> MATERIAL PROVIDED:
◆ ◆ ◆ ◆ ◆ ◆ ◆
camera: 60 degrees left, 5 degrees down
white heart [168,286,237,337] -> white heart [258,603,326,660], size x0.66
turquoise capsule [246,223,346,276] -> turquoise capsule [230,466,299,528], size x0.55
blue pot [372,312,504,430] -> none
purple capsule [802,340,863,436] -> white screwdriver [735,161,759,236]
◆ ◆ ◆ ◆ ◆ ◆ ◆
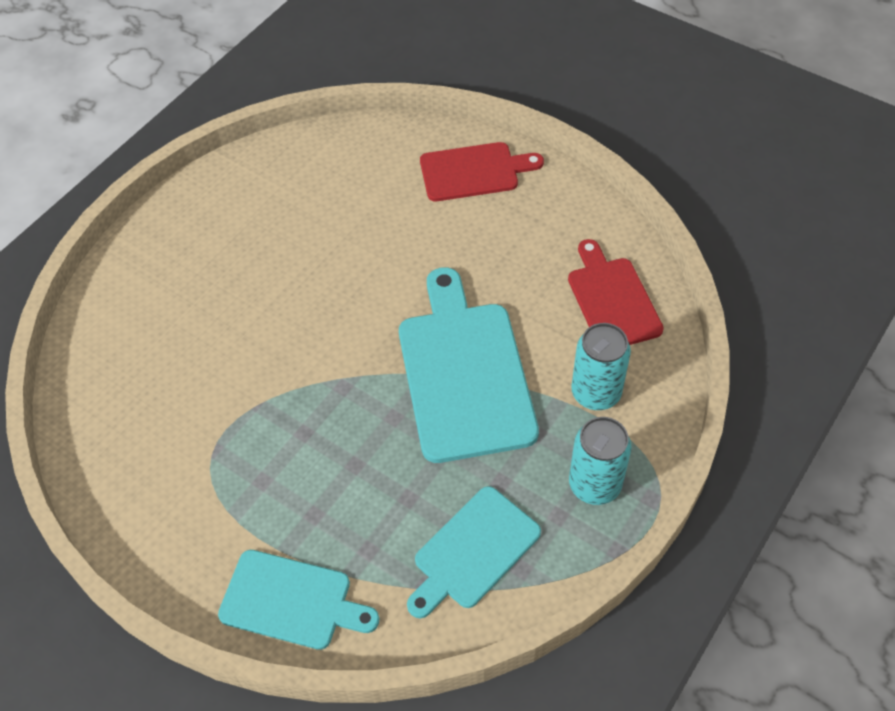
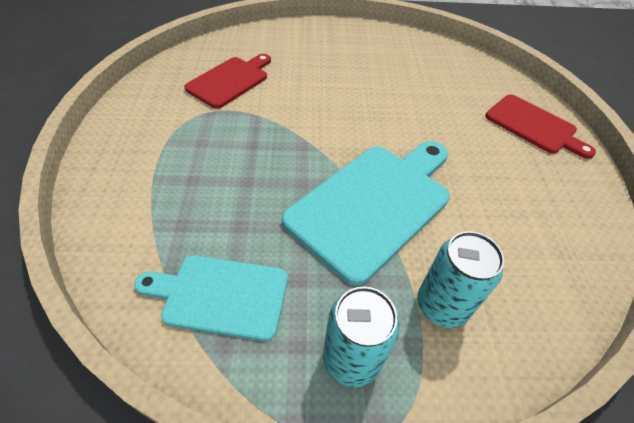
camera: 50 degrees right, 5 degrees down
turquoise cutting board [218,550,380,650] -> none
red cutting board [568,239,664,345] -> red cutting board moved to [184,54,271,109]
◆ ◆ ◆ ◆ ◆ ◆ ◆
> ACTIVITY: Show each line of the material that includes the word "cutting".

> RESPONSE AREA:
turquoise cutting board [218,550,380,650] -> none
red cutting board [568,239,664,345] -> red cutting board moved to [184,54,271,109]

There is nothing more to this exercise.